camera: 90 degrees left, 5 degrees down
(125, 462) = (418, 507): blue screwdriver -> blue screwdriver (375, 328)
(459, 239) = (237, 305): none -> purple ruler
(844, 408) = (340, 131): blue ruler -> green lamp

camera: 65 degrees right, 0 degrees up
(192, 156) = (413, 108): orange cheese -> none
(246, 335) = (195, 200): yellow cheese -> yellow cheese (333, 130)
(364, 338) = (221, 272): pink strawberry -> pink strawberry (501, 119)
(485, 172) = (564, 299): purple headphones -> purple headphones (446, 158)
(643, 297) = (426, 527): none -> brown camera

━━━━━━━━━━

Assignment. Reproduce the records above in their entirety, unchanged.

The completed task.
camera: 90 degrees left, 5 degrees down
(125, 462) = (418, 507): blue screwdriver -> blue screwdriver (375, 328)
(459, 239) = (237, 305): none -> purple ruler
(844, 408) = (340, 131): blue ruler -> green lamp

camera: 65 degrees right, 0 degrees up
(192, 156) = (413, 108): orange cheese -> none
(246, 335) = (195, 200): yellow cheese -> yellow cheese (333, 130)
(364, 338) = (221, 272): pink strawberry -> pink strawberry (501, 119)
(485, 172) = (564, 299): purple headphones -> purple headphones (446, 158)
(643, 297) = (426, 527): none -> brown camera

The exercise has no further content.